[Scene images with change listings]

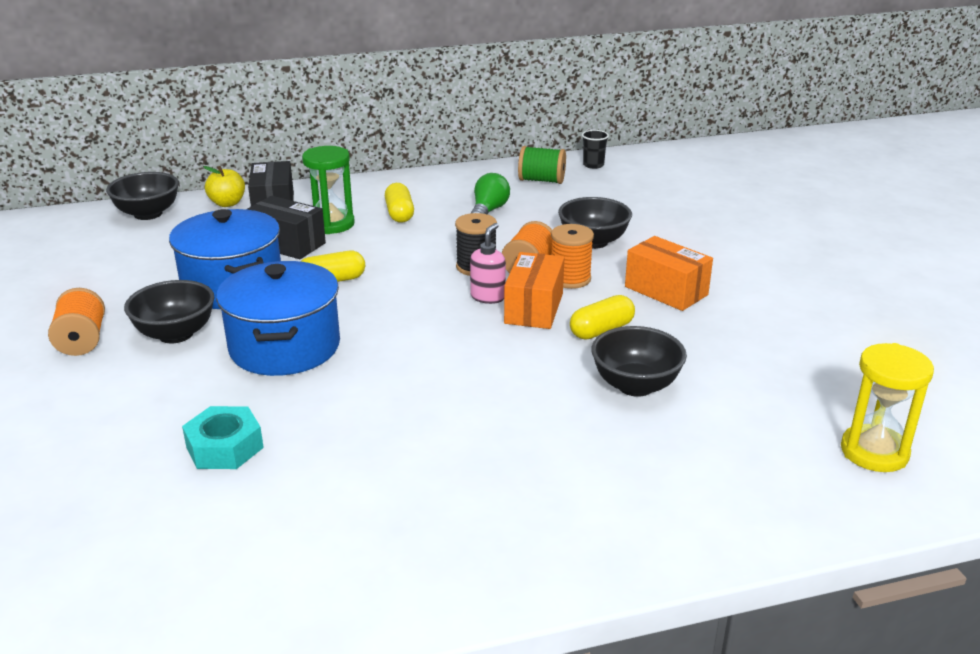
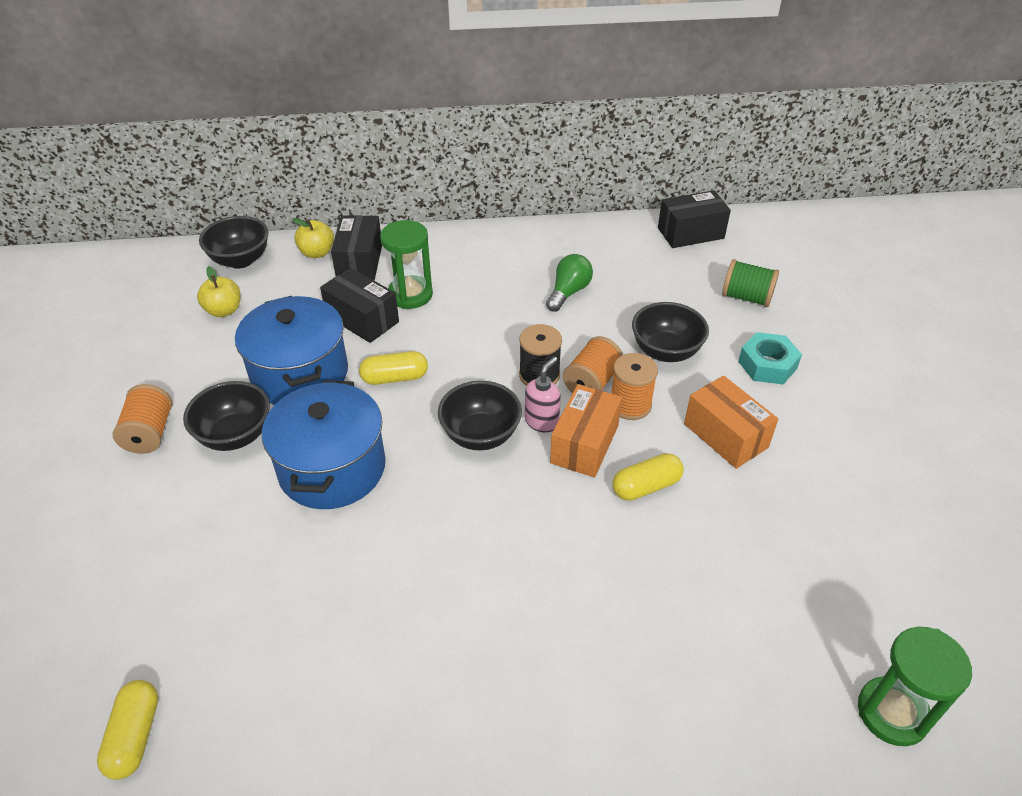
camera: 10 degrees right, 15 degrees up
(139, 249) = (224, 310): none -> yellow apple
(224, 447) = (251, 601): turquoise nut -> turquoise nut (767, 365)
(399, 214) = (479, 286): yellow capsule -> yellow capsule (135, 736)
(541, 180) = (632, 251): green spool -> green spool (746, 297)
(593, 165) = (690, 233): black cup -> black box
(635, 385) = (663, 574): black bowl -> black bowl (480, 435)
(874, 452) = (892, 713): yellow hourglass -> green hourglass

**Task statement**
Retype every entry above exactly, leaving out the pictures.

**Reply to the exercise**
camera: 10 degrees right, 15 degrees up
(139, 249) = (224, 310): none -> yellow apple
(224, 447) = (251, 601): turquoise nut -> turquoise nut (767, 365)
(399, 214) = (479, 286): yellow capsule -> yellow capsule (135, 736)
(541, 180) = (632, 251): green spool -> green spool (746, 297)
(593, 165) = (690, 233): black cup -> black box
(635, 385) = (663, 574): black bowl -> black bowl (480, 435)
(874, 452) = (892, 713): yellow hourglass -> green hourglass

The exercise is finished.